[Start of section]

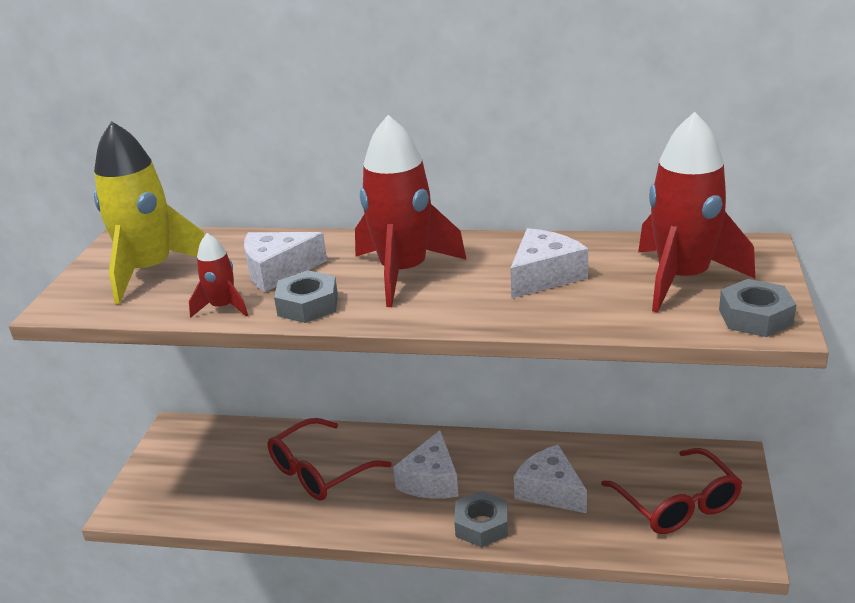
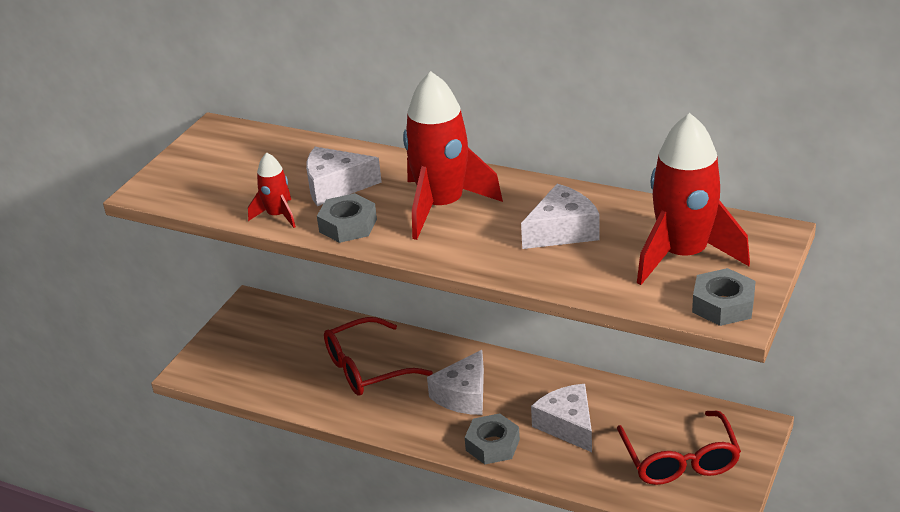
camera: 15 degrees right, 5 degrees up
(150, 271) = (228, 168): yellow rocket -> none

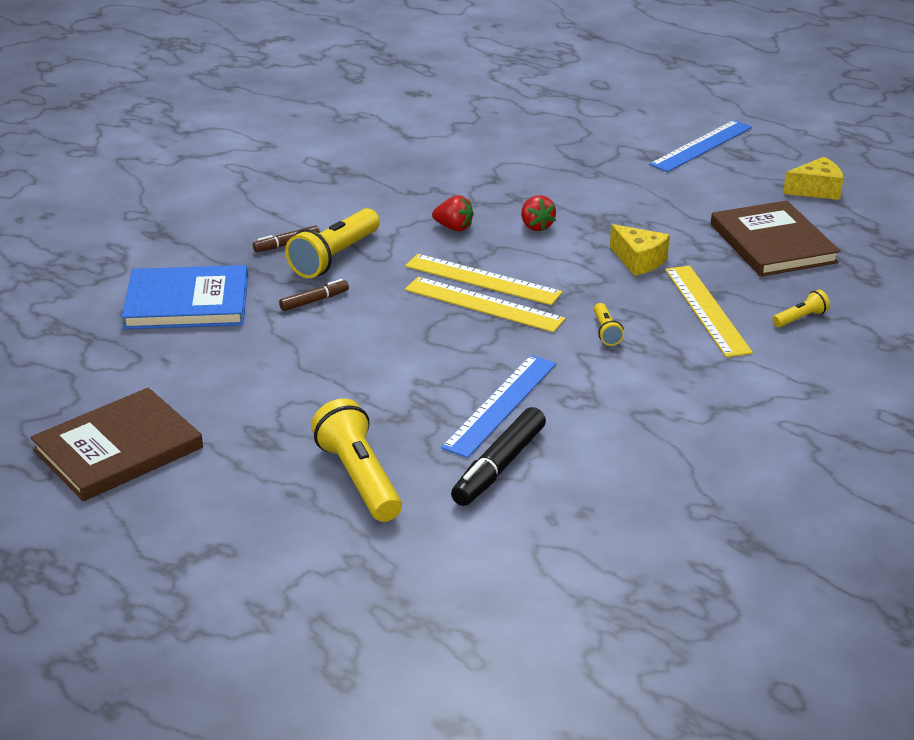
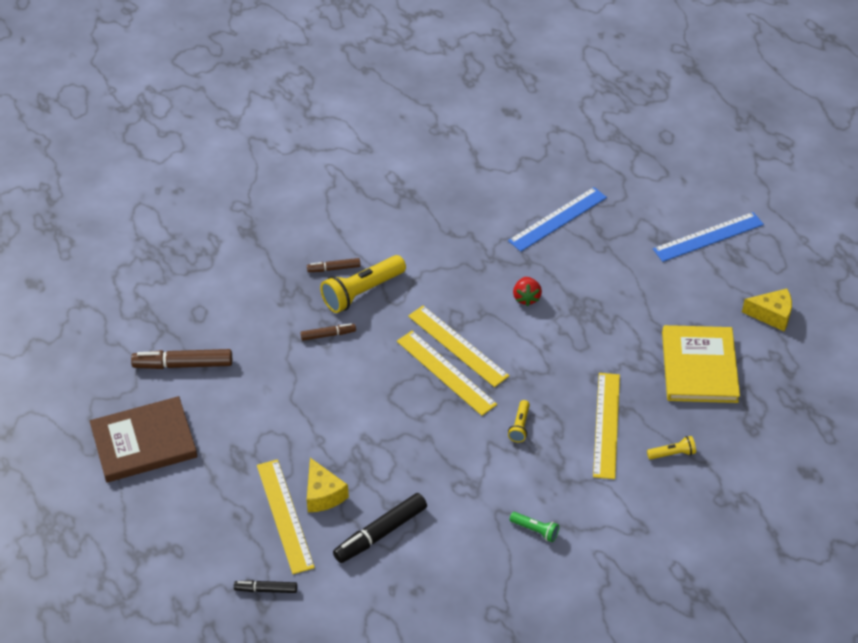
camera: 20 degrees right, 15 degrees up
(135, 364) = (183, 364): none -> brown marker
(187, 302) = (240, 312): blue book -> none
(359, 478) = (285, 515): yellow flashlight -> yellow ruler
(378, 560) = (266, 589): none -> black marker
(454, 228) = (463, 283): red strawberry -> none
(500, 404) = (409, 476): blue ruler -> blue ruler (557, 219)
(639, 260) = (584, 357): yellow cheese -> yellow cheese (323, 494)
(693, 419) = (535, 530): none -> green flashlight
(772, 243) = (699, 367): brown book -> yellow book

[End of section]

Using the entries above, repeat exactly the lines from the one with "(150, 271) = (228, 168): yellow" to the one with "(500, 404) = (409, 476): blue", both included, and leave the pictures behind.

* **Result for this exercise**:
(150, 271) = (228, 168): yellow rocket -> none

camera: 20 degrees right, 15 degrees up
(135, 364) = (183, 364): none -> brown marker
(187, 302) = (240, 312): blue book -> none
(359, 478) = (285, 515): yellow flashlight -> yellow ruler
(378, 560) = (266, 589): none -> black marker
(454, 228) = (463, 283): red strawberry -> none
(500, 404) = (409, 476): blue ruler -> blue ruler (557, 219)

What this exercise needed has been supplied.